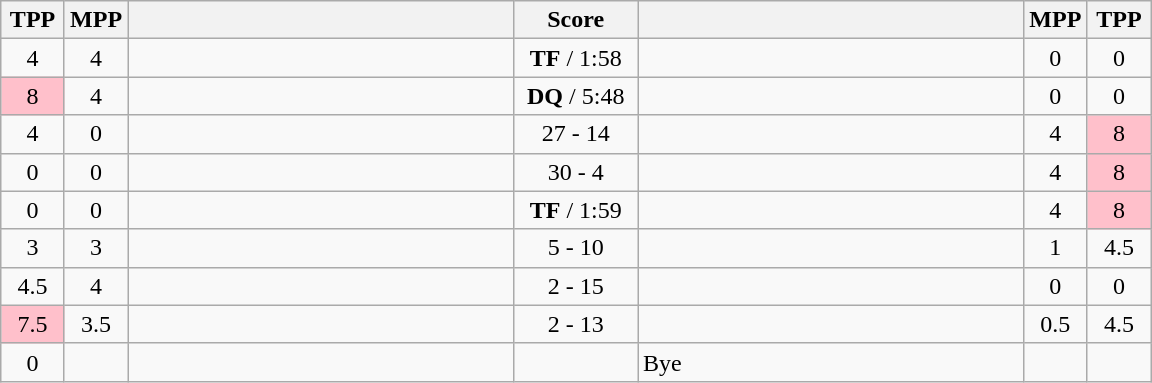
Score (576, 20)
TF / 1:59 (576, 210)
TF / 1:58 (576, 58)
DQ / 5:48 (576, 96)
7.5 (33, 324)
2 - 13 (576, 324)
27 - 14 (576, 134)
0.5 (1056, 324)
30 - 4 (576, 172)
1 (1056, 248)
Bye (831, 362)
2 - 15 (576, 286)
5 - 10 (576, 248)
3.5 (96, 324)
For the text-containing cell, return its midpoint in (x, y) coordinate format. 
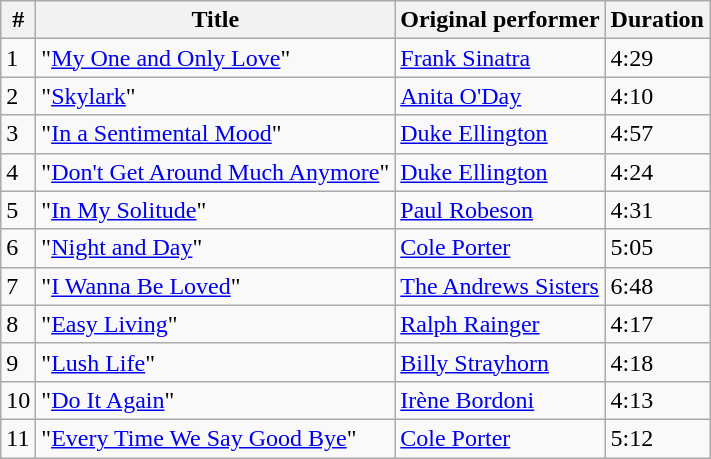
Original performer (500, 20)
Paul Robeson (500, 210)
"Do It Again" (216, 400)
3 (18, 134)
"Lush Life" (216, 362)
1 (18, 58)
Title (216, 20)
4:17 (657, 324)
7 (18, 286)
"My One and Only Love" (216, 58)
Irène Bordoni (500, 400)
5 (18, 210)
4:31 (657, 210)
"Skylark" (216, 96)
4 (18, 172)
4:18 (657, 362)
# (18, 20)
"In a Sentimental Mood" (216, 134)
6 (18, 248)
"In My Solitude" (216, 210)
Duration (657, 20)
"Easy Living" (216, 324)
4:24 (657, 172)
5:12 (657, 438)
2 (18, 96)
"Don't Get Around Much Anymore" (216, 172)
6:48 (657, 286)
4:29 (657, 58)
Anita O'Day (500, 96)
Frank Sinatra (500, 58)
The Andrews Sisters (500, 286)
9 (18, 362)
11 (18, 438)
4:10 (657, 96)
Billy Strayhorn (500, 362)
Ralph Rainger (500, 324)
"Every Time We Say Good Bye" (216, 438)
5:05 (657, 248)
"Night and Day" (216, 248)
10 (18, 400)
4:13 (657, 400)
4:57 (657, 134)
8 (18, 324)
"I Wanna Be Loved" (216, 286)
Return the (x, y) coordinate for the center point of the cell that contains the specified text.  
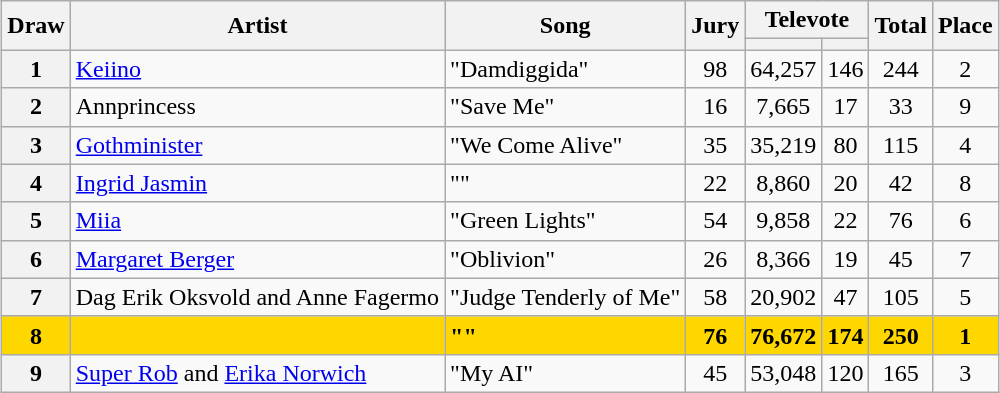
120 (846, 373)
"Oblivion" (566, 259)
8,860 (784, 183)
8,366 (784, 259)
42 (901, 183)
35 (716, 145)
Ingrid Jasmin (257, 183)
35,219 (784, 145)
Artist (257, 26)
33 (901, 107)
Jury (716, 26)
"Save Me" (566, 107)
"Judge Tenderly of Me" (566, 297)
115 (901, 145)
"We Come Alive" (566, 145)
250 (901, 335)
64,257 (784, 69)
20,902 (784, 297)
165 (901, 373)
Song (566, 26)
76,672 (784, 335)
26 (716, 259)
7,665 (784, 107)
Total (901, 26)
54 (716, 221)
80 (846, 145)
Place (965, 26)
Dag Erik Oksvold and Anne Fagermo (257, 297)
Draw (36, 26)
Margaret Berger (257, 259)
Televote (807, 20)
Annprincess (257, 107)
16 (716, 107)
17 (846, 107)
53,048 (784, 373)
Gothminister (257, 145)
174 (846, 335)
58 (716, 297)
Keiino (257, 69)
Super Rob and Erika Norwich (257, 373)
19 (846, 259)
244 (901, 69)
"Damdiggida" (566, 69)
146 (846, 69)
"My AI" (566, 373)
47 (846, 297)
Miia (257, 221)
"Green Lights" (566, 221)
98 (716, 69)
105 (901, 297)
20 (846, 183)
9,858 (784, 221)
Return the (X, Y) coordinate for the center point of the cell that contains the specified text.  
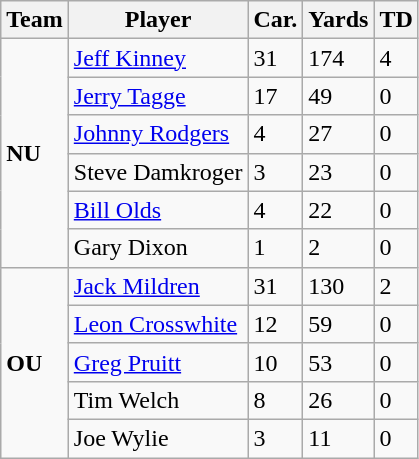
59 (338, 324)
Car. (276, 20)
174 (338, 58)
Jeff Kinney (158, 58)
26 (338, 400)
Tim Welch (158, 400)
Yards (338, 20)
17 (276, 96)
Player (158, 20)
Greg Pruitt (158, 362)
53 (338, 362)
12 (276, 324)
NU (35, 153)
Bill Olds (158, 210)
49 (338, 96)
Gary Dixon (158, 248)
1 (276, 248)
Team (35, 20)
27 (338, 134)
11 (338, 438)
Jack Mildren (158, 286)
Steve Damkroger (158, 172)
22 (338, 210)
23 (338, 172)
TD (396, 20)
OU (35, 362)
8 (276, 400)
Joe Wylie (158, 438)
Johnny Rodgers (158, 134)
Jerry Tagge (158, 96)
Leon Crosswhite (158, 324)
10 (276, 362)
130 (338, 286)
From the cell containing the given text, extract its center point as (X, Y) coordinate. 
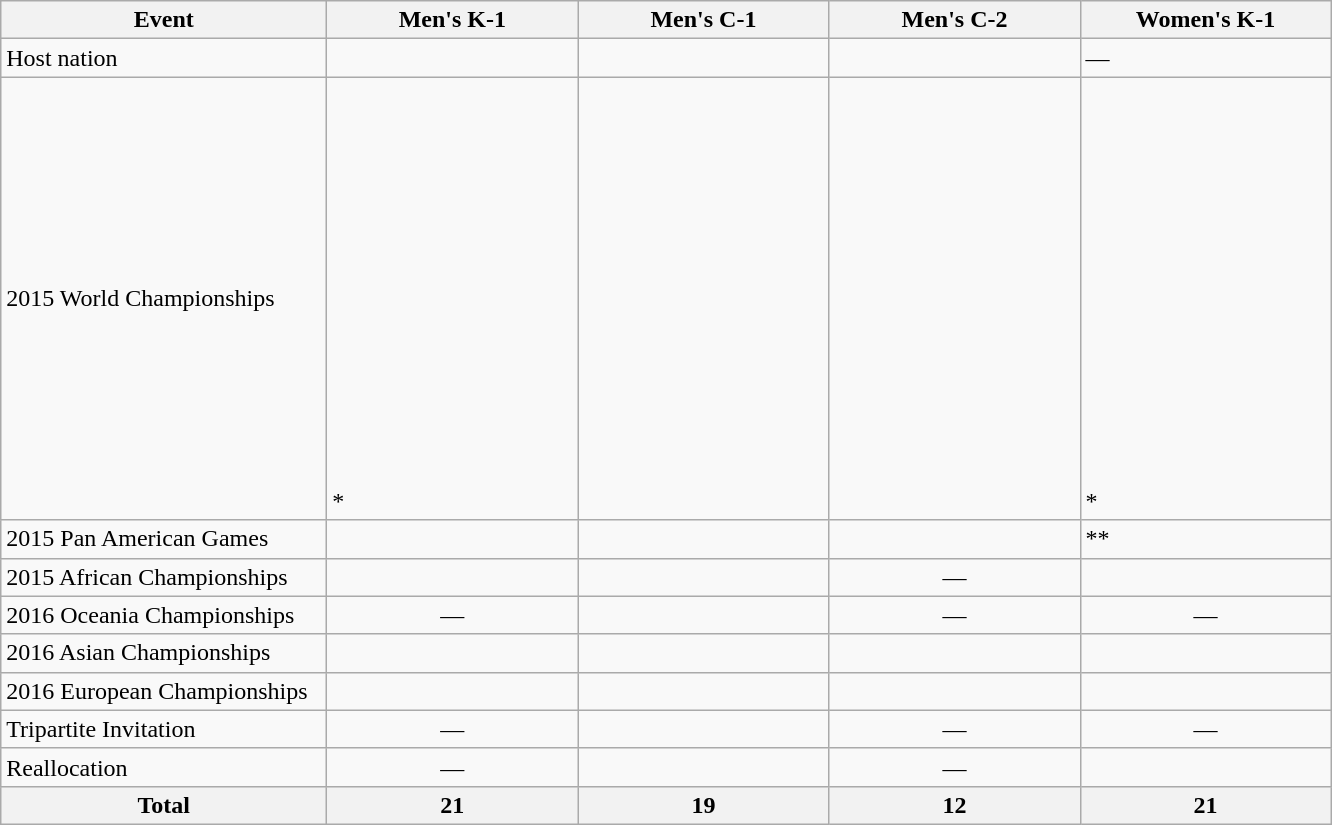
Total (164, 805)
Women's K-1 (1206, 20)
Men's C-1 (704, 20)
** (1206, 539)
2015 Pan American Games (164, 539)
Men's C-2 (954, 20)
2016 European Championships (164, 691)
12 (954, 805)
Host nation (164, 58)
Reallocation (164, 767)
2015 African Championships (164, 577)
2016 Asian Championships (164, 653)
19 (704, 805)
2015 World Championships (164, 298)
Event (164, 20)
2016 Oceania Championships (164, 615)
Men's K-1 (452, 20)
Tripartite Invitation (164, 729)
Detect which cell encompasses the target text, then output its [X, Y] center coordinate. 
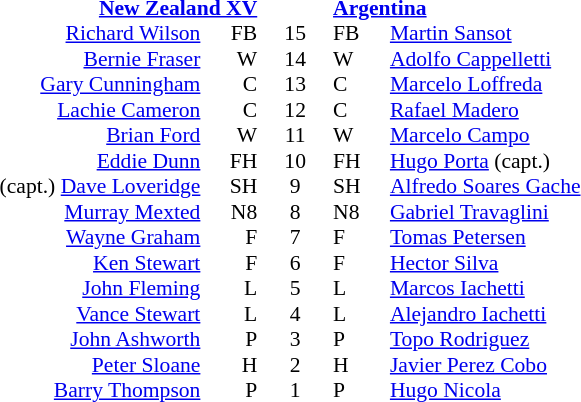
12 [295, 110]
14 [295, 59]
9 [295, 187]
6 [295, 263]
8 [295, 212]
13 [295, 85]
2 [295, 365]
3 [295, 339]
7 [295, 237]
15 [295, 33]
4 [295, 314]
11 [295, 135]
10 [295, 161]
5 [295, 289]
Return the [X, Y] coordinate for the center point of the cell that contains the specified text.  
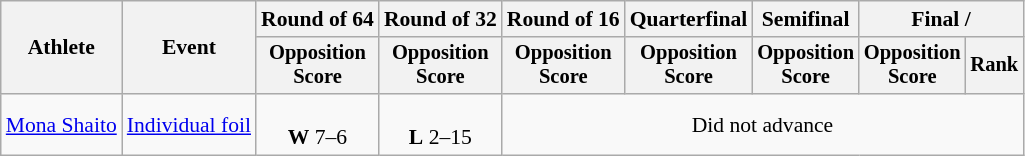
Mona Shaito [62, 124]
Round of 64 [318, 19]
L 2–15 [440, 124]
Did not advance [762, 124]
Round of 32 [440, 19]
Event [189, 48]
Rank [995, 66]
Quarterfinal [689, 19]
W 7–6 [318, 124]
Semifinal [806, 19]
Athlete [62, 48]
Final / [941, 19]
Round of 16 [564, 19]
Individual foil [189, 124]
For the text-containing cell, return its midpoint in [X, Y] coordinate format. 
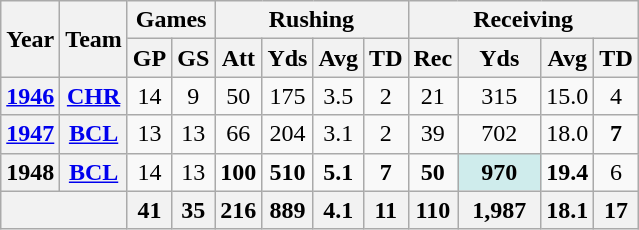
110 [433, 210]
35 [194, 210]
3.5 [338, 96]
1,987 [500, 210]
4 [616, 96]
9 [194, 96]
Receiving [523, 20]
GP [149, 58]
100 [238, 172]
18.0 [568, 134]
4.1 [338, 210]
Rec [433, 58]
Rushing [312, 20]
39 [433, 134]
204 [288, 134]
Att [238, 58]
702 [500, 134]
CHR [94, 96]
315 [500, 96]
6 [616, 172]
1947 [30, 134]
21 [433, 96]
175 [288, 96]
510 [288, 172]
15.0 [568, 96]
41 [149, 210]
1948 [30, 172]
1946 [30, 96]
3.1 [338, 134]
GS [194, 58]
18.1 [568, 210]
216 [238, 210]
Year [30, 39]
17 [616, 210]
970 [500, 172]
19.4 [568, 172]
Team [94, 39]
66 [238, 134]
11 [386, 210]
5.1 [338, 172]
Games [170, 20]
889 [288, 210]
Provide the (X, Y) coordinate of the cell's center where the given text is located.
■ ■ ■ ■ ■
■ Exercise task ■
Retype the data above word for word, omitting the pictures.

■ Solved problem ■
Score (576, 20)
TF / 1:59 (576, 210)
TF / 1:58 (576, 58)
DQ / 5:48 (576, 96)
7.5 (33, 324)
2 - 13 (576, 324)
27 - 14 (576, 134)
0.5 (1056, 324)
30 - 4 (576, 172)
1 (1056, 248)
Bye (831, 362)
2 - 15 (576, 286)
5 - 10 (576, 248)
3.5 (96, 324)
For the text-containing cell, return its midpoint in (x, y) coordinate format. 
Original performer (500, 20)
Paul Robeson (500, 210)
"Do It Again" (216, 400)
3 (18, 134)
"Lush Life" (216, 362)
1 (18, 58)
Title (216, 20)
4:17 (657, 324)
7 (18, 286)
"My One and Only Love" (216, 58)
Irène Bordoni (500, 400)
5 (18, 210)
4:31 (657, 210)
"Skylark" (216, 96)
4 (18, 172)
4:18 (657, 362)
# (18, 20)
"In a Sentimental Mood" (216, 134)
6 (18, 248)
"In My Solitude" (216, 210)
Duration (657, 20)
"Easy Living" (216, 324)
4:24 (657, 172)
5:12 (657, 438)
2 (18, 96)
"Don't Get Around Much Anymore" (216, 172)
6:48 (657, 286)
4:29 (657, 58)
Anita O'Day (500, 96)
Frank Sinatra (500, 58)
The Andrews Sisters (500, 286)
9 (18, 362)
11 (18, 438)
4:10 (657, 96)
Billy Strayhorn (500, 362)
Ralph Rainger (500, 324)
"Every Time We Say Good Bye" (216, 438)
5:05 (657, 248)
"Night and Day" (216, 248)
10 (18, 400)
4:13 (657, 400)
4:57 (657, 134)
8 (18, 324)
"I Wanna Be Loved" (216, 286)
Return the (x, y) coordinate for the center point of the cell that contains the specified text.  
120 (846, 373)
"Oblivion" (566, 259)
8,860 (784, 183)
8,366 (784, 259)
42 (901, 183)
35 (716, 145)
Ingrid Jasmin (257, 183)
35,219 (784, 145)
Artist (257, 26)
33 (901, 107)
Jury (716, 26)
"Save Me" (566, 107)
"Judge Tenderly of Me" (566, 297)
115 (901, 145)
"We Come Alive" (566, 145)
250 (901, 335)
64,257 (784, 69)
20,902 (784, 297)
165 (901, 373)
Song (566, 26)
76,672 (784, 335)
26 (716, 259)
7,665 (784, 107)
Total (901, 26)
54 (716, 221)
80 (846, 145)
Place (965, 26)
Dag Erik Oksvold and Anne Fagermo (257, 297)
Draw (36, 26)
Margaret Berger (257, 259)
Televote (807, 20)
Annprincess (257, 107)
16 (716, 107)
17 (846, 107)
53,048 (784, 373)
Gothminister (257, 145)
174 (846, 335)
58 (716, 297)
Keiino (257, 69)
Super Rob and Erika Norwich (257, 373)
19 (846, 259)
244 (901, 69)
"Damdiggida" (566, 69)
146 (846, 69)
"My AI" (566, 373)
47 (846, 297)
Miia (257, 221)
"Green Lights" (566, 221)
98 (716, 69)
105 (901, 297)
20 (846, 183)
9,858 (784, 221)
Return the (X, Y) coordinate for the center point of the cell that contains the specified text.  
59 (338, 324)
Car. (276, 20)
174 (338, 58)
Jeff Kinney (158, 58)
26 (338, 400)
Tim Welch (158, 400)
Yards (338, 20)
17 (276, 96)
Player (158, 20)
Greg Pruitt (158, 362)
53 (338, 362)
12 (276, 324)
NU (35, 153)
Bill Olds (158, 210)
49 (338, 96)
Gary Dixon (158, 248)
1 (276, 248)
Team (35, 20)
27 (338, 134)
11 (338, 438)
Jack Mildren (158, 286)
Steve Damkroger (158, 172)
22 (338, 210)
23 (338, 172)
TD (396, 20)
OU (35, 362)
8 (276, 400)
Joe Wylie (158, 438)
Johnny Rodgers (158, 134)
Jerry Tagge (158, 96)
Leon Crosswhite (158, 324)
10 (276, 362)
130 (338, 286)
From the cell containing the given text, extract its center point as (X, Y) coordinate. 
Total (164, 805)
Women's K-1 (1206, 20)
Men's C-1 (704, 20)
** (1206, 539)
2015 Pan American Games (164, 539)
Men's C-2 (954, 20)
2016 European Championships (164, 691)
12 (954, 805)
Host nation (164, 58)
Reallocation (164, 767)
2015 African Championships (164, 577)
2016 Asian Championships (164, 653)
19 (704, 805)
2015 World Championships (164, 298)
Event (164, 20)
2016 Oceania Championships (164, 615)
Men's K-1 (452, 20)
Tripartite Invitation (164, 729)
Detect which cell encompasses the target text, then output its [X, Y] center coordinate. 
12 [295, 110]
14 [295, 59]
9 [295, 187]
6 [295, 263]
8 [295, 212]
13 [295, 85]
2 [295, 365]
3 [295, 339]
7 [295, 237]
15 [295, 33]
4 [295, 314]
11 [295, 135]
10 [295, 161]
5 [295, 289]
Return the [X, Y] coordinate for the center point of the cell that contains the specified text.  
Mona Shaito [62, 124]
Round of 64 [318, 19]
L 2–15 [440, 124]
Did not advance [762, 124]
Round of 32 [440, 19]
Event [189, 48]
Rank [995, 66]
Quarterfinal [689, 19]
W 7–6 [318, 124]
Semifinal [806, 19]
Athlete [62, 48]
Final / [941, 19]
Round of 16 [564, 19]
Individual foil [189, 124]
For the text-containing cell, return its midpoint in [X, Y] coordinate format. 
110 [433, 210]
35 [194, 210]
3.5 [338, 96]
1,987 [500, 210]
4 [616, 96]
9 [194, 96]
Receiving [523, 20]
GP [149, 58]
100 [238, 172]
18.0 [568, 134]
4.1 [338, 210]
Rec [433, 58]
Rushing [312, 20]
39 [433, 134]
204 [288, 134]
Att [238, 58]
702 [500, 134]
CHR [94, 96]
315 [500, 96]
6 [616, 172]
1947 [30, 134]
21 [433, 96]
175 [288, 96]
510 [288, 172]
15.0 [568, 96]
41 [149, 210]
1948 [30, 172]
1946 [30, 96]
3.1 [338, 134]
GS [194, 58]
18.1 [568, 210]
216 [238, 210]
Year [30, 39]
17 [616, 210]
970 [500, 172]
19.4 [568, 172]
Team [94, 39]
66 [238, 134]
11 [386, 210]
5.1 [338, 172]
Games [170, 20]
889 [288, 210]
Provide the (X, Y) coordinate of the cell's center where the given text is located.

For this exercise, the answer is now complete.